**Data extract:**

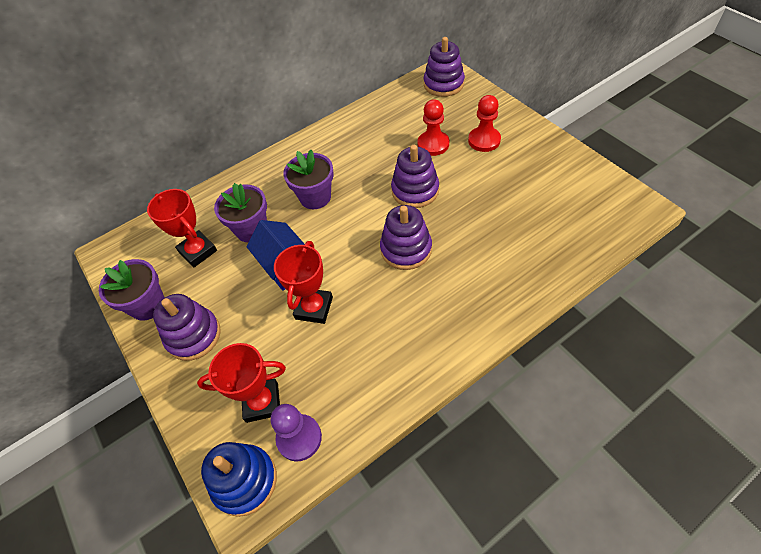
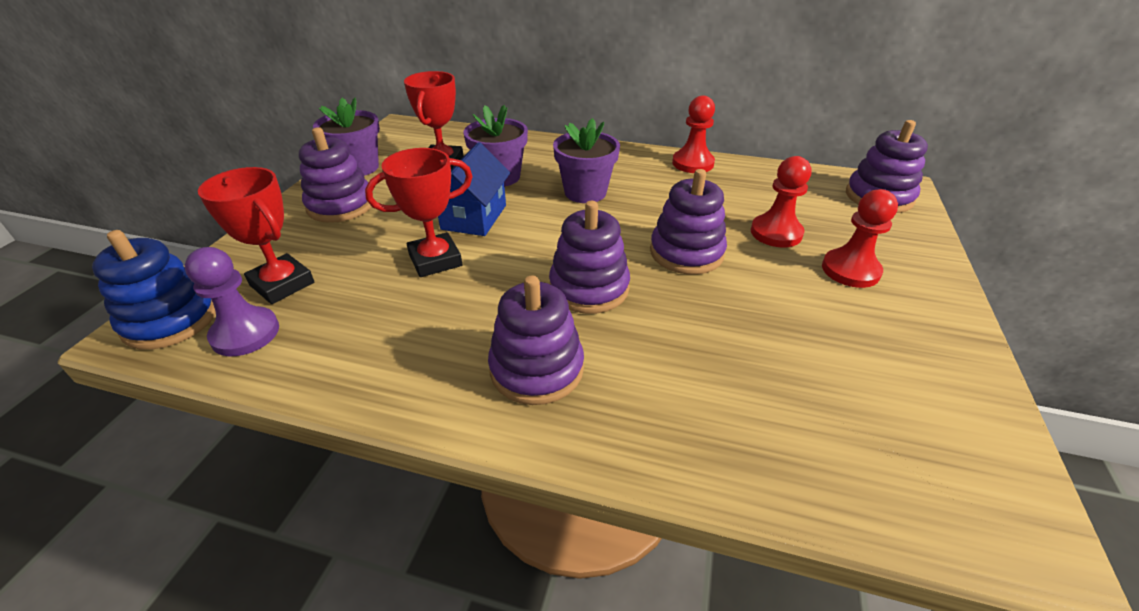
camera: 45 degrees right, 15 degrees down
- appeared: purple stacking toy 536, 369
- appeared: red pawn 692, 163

**How to complete this task:** Set down the whole listing word for word, omitting the pictures.

**Expected answer:**
camera: 45 degrees right, 15 degrees down
- appeared: purple stacking toy 536, 369
- appeared: red pawn 692, 163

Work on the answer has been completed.